→ **INSTRUCTIONS TO FOLLOW**
Each line of the data below that includes the string "delete" must be copied.

→ **MATERIAL PROVIDED**
'''
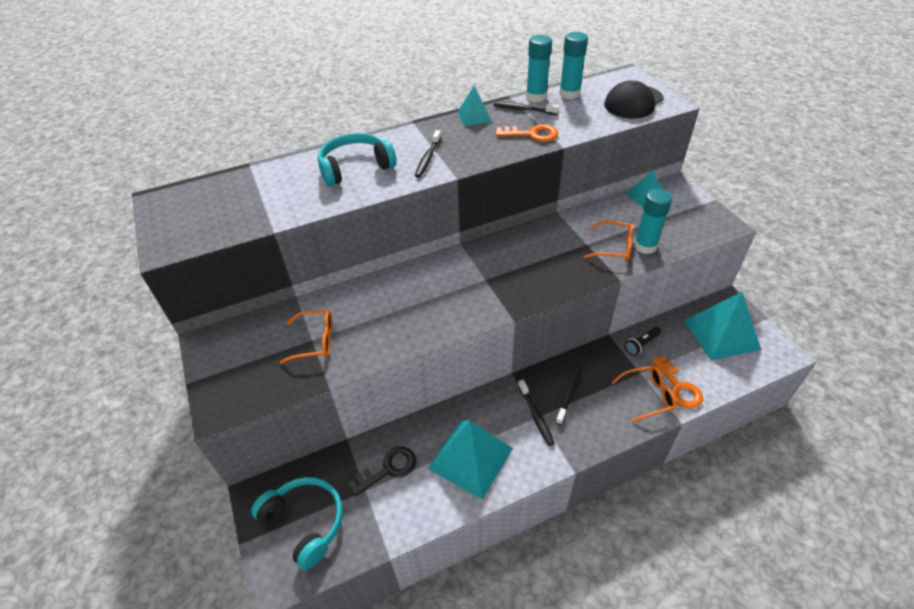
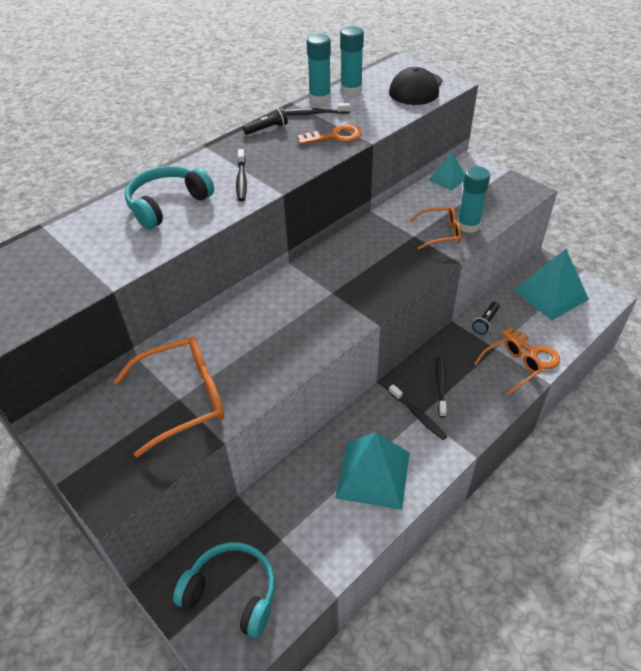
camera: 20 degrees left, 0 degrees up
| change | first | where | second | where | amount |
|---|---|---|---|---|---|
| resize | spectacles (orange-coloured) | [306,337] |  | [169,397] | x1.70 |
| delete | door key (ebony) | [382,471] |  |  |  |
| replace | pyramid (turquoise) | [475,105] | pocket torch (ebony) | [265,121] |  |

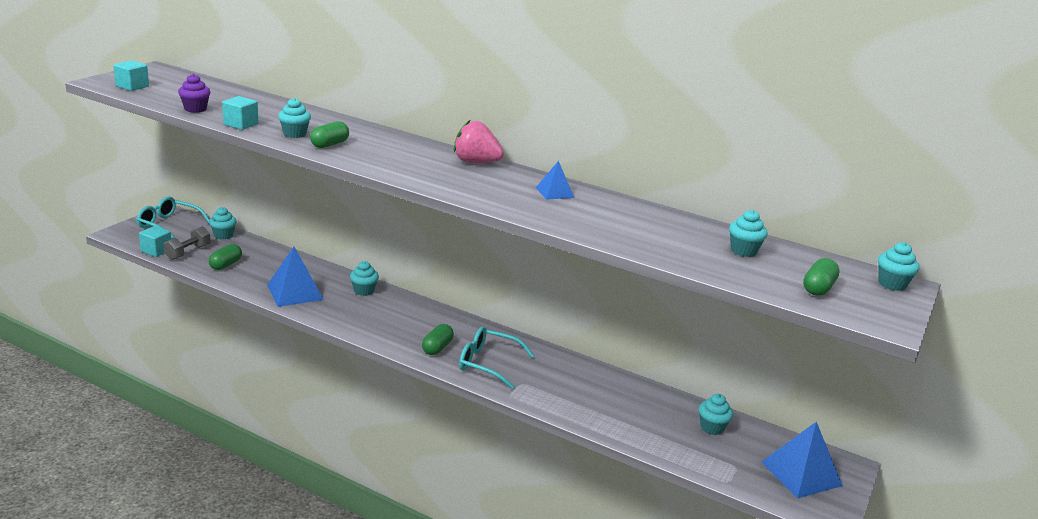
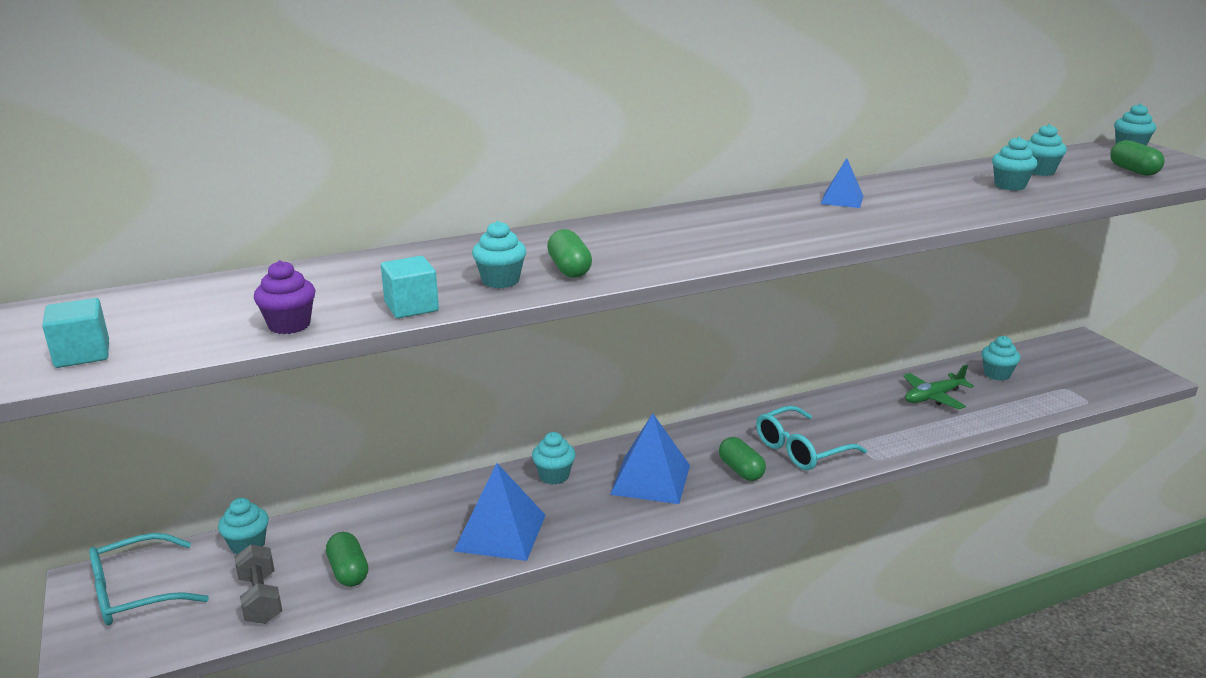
camera: 50 degrees left, 0 degrees up
| change | first | where | second | where | amount |
|---|---|---|---|---|---|
| delete | cube (turquoise) | [155,241] |  |  |  |
| delete | strawberry (rosy) | [479,141] |  |  |  |
| move | pyramid (royal blue) | [802,460] |  | [650,458] |  |
| insert |  |  | toy plane (green) | [938,387] |  |
| insert |  |  | cupcake (turquoise) | [1014,163] |  |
'''
→ **RESULT OF THE TASK**
| delete | door key (ebony) | [382,471] |  |  |  |
| delete | cube (turquoise) | [155,241] |  |  |  |
| delete | strawberry (rosy) | [479,141] |  |  |  |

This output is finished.